TRY IT: Take the entries below and print, exactly, the stretch from the line containing "R7: 1.8k (N_4, N_16) -> 68k (N_4, N_16)" through the line containing "R9: 1k (GND, n12) -> 1k (n12, n15)", both included.

━━━

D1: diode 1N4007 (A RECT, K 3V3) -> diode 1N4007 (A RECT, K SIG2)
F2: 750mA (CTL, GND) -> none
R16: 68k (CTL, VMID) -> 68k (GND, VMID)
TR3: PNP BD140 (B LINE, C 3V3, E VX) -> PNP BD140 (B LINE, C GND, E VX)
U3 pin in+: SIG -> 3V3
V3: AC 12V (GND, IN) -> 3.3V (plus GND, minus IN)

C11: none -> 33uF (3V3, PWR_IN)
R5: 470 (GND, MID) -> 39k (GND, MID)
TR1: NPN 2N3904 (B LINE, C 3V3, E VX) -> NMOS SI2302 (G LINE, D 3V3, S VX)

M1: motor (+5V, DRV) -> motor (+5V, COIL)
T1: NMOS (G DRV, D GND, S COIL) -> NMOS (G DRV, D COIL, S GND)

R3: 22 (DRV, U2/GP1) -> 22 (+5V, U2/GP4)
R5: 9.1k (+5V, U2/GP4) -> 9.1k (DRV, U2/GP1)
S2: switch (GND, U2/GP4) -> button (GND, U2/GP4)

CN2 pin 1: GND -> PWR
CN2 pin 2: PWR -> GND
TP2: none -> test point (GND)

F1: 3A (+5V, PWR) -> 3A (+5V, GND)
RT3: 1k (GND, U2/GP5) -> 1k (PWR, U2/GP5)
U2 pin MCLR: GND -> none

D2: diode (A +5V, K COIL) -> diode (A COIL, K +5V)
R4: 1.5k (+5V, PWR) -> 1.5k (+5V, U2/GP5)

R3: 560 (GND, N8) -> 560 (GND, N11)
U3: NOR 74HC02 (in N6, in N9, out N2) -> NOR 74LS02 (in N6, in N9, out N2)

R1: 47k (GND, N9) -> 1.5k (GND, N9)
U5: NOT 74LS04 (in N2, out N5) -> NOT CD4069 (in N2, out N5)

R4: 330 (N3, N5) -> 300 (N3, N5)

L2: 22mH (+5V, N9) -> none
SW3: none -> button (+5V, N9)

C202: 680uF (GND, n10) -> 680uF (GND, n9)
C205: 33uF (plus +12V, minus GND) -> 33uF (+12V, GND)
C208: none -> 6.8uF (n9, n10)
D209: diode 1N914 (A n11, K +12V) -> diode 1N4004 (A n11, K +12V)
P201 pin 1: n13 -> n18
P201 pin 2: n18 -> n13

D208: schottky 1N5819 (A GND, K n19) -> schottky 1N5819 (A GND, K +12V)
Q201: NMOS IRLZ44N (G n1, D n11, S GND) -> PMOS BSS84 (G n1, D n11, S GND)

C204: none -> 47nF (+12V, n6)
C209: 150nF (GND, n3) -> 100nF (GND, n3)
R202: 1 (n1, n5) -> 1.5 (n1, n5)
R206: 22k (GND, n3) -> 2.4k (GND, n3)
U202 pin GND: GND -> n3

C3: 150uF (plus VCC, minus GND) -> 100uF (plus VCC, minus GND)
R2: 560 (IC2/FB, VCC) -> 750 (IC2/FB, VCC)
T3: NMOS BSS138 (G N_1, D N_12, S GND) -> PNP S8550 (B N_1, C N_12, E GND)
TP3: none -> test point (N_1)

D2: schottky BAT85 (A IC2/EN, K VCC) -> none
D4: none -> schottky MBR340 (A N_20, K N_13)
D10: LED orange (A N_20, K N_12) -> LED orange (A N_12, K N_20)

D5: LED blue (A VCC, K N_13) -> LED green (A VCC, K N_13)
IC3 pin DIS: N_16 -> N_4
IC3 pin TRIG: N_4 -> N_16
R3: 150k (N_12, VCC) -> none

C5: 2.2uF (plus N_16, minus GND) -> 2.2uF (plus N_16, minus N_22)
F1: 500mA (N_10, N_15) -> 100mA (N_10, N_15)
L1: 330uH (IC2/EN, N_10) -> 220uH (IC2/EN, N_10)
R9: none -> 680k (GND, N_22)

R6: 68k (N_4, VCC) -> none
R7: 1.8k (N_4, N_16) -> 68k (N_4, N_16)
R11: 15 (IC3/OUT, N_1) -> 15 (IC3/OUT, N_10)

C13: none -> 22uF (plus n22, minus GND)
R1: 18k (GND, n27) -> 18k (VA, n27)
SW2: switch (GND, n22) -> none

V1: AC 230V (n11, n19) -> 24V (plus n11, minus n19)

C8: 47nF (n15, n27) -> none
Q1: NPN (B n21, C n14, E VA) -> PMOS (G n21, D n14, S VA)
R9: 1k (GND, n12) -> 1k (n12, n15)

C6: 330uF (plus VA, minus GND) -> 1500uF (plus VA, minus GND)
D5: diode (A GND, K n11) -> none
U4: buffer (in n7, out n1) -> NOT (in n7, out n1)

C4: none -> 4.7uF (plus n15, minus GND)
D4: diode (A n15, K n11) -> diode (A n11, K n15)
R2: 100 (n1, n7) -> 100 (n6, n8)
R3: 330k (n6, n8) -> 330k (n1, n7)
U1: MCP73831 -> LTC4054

━━━

RESULT OF THIS EXERCISE:
R7: 1.8k (N_4, N_16) -> 68k (N_4, N_16)
R11: 15 (IC3/OUT, N_1) -> 15 (IC3/OUT, N_10)

C13: none -> 22uF (plus n22, minus GND)
R1: 18k (GND, n27) -> 18k (VA, n27)
SW2: switch (GND, n22) -> none

V1: AC 230V (n11, n19) -> 24V (plus n11, minus n19)

C8: 47nF (n15, n27) -> none
Q1: NPN (B n21, C n14, E VA) -> PMOS (G n21, D n14, S VA)
R9: 1k (GND, n12) -> 1k (n12, n15)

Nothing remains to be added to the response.